*** Opening of INPUT ***

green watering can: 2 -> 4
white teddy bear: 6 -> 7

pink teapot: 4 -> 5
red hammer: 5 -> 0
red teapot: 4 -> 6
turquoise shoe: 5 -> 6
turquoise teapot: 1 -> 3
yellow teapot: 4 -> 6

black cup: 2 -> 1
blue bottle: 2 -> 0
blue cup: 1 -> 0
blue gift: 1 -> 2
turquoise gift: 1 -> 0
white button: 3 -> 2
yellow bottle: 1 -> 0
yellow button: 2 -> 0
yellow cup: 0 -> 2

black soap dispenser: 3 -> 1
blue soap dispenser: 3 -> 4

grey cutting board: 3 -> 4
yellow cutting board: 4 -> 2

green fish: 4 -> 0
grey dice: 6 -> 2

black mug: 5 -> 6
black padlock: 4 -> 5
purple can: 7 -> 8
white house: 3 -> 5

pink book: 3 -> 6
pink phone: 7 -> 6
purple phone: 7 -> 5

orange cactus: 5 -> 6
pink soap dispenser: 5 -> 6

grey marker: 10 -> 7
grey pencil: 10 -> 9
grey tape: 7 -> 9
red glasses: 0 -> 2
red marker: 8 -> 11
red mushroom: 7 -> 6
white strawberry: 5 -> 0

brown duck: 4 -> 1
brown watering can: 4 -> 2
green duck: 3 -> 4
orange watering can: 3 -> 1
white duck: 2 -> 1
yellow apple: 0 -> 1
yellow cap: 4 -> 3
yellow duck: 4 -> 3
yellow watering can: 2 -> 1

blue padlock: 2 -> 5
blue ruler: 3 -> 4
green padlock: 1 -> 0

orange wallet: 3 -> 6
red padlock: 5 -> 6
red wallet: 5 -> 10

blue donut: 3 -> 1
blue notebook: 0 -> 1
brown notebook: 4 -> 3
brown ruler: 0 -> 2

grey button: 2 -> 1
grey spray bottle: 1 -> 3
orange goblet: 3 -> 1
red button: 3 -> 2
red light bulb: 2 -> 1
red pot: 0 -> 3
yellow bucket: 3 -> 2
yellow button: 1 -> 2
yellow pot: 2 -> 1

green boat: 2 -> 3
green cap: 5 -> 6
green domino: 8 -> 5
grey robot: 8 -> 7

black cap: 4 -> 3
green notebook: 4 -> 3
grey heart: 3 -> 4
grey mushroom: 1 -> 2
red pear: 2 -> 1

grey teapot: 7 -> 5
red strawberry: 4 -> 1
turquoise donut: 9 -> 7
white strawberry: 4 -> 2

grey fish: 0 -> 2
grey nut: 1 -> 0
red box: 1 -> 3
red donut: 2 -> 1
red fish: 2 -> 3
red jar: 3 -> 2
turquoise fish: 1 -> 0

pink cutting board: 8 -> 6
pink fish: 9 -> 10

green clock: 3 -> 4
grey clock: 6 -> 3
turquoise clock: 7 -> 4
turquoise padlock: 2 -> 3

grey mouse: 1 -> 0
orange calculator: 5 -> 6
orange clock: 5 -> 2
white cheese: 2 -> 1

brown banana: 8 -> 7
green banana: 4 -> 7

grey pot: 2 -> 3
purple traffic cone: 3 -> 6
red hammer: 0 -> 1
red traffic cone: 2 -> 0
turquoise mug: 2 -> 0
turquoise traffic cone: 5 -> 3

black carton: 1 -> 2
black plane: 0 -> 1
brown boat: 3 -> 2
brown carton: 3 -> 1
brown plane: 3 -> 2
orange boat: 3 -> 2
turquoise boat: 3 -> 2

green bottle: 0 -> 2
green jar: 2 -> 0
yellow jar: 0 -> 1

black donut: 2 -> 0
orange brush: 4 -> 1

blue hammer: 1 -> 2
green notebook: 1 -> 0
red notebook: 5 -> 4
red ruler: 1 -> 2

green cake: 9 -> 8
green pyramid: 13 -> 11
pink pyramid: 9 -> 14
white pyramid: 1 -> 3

*** Close of INPUT ***

ASSIGNED TASK | From the material above, set down exactly the lines starting at the one with "turquoise traffic cone: 5 -> 3" and ending at the one with "green pyramid: 13 -> 11", end lines included.

FINISHED TASK |
turquoise traffic cone: 5 -> 3

black carton: 1 -> 2
black plane: 0 -> 1
brown boat: 3 -> 2
brown carton: 3 -> 1
brown plane: 3 -> 2
orange boat: 3 -> 2
turquoise boat: 3 -> 2

green bottle: 0 -> 2
green jar: 2 -> 0
yellow jar: 0 -> 1

black donut: 2 -> 0
orange brush: 4 -> 1

blue hammer: 1 -> 2
green notebook: 1 -> 0
red notebook: 5 -> 4
red ruler: 1 -> 2

green cake: 9 -> 8
green pyramid: 13 -> 11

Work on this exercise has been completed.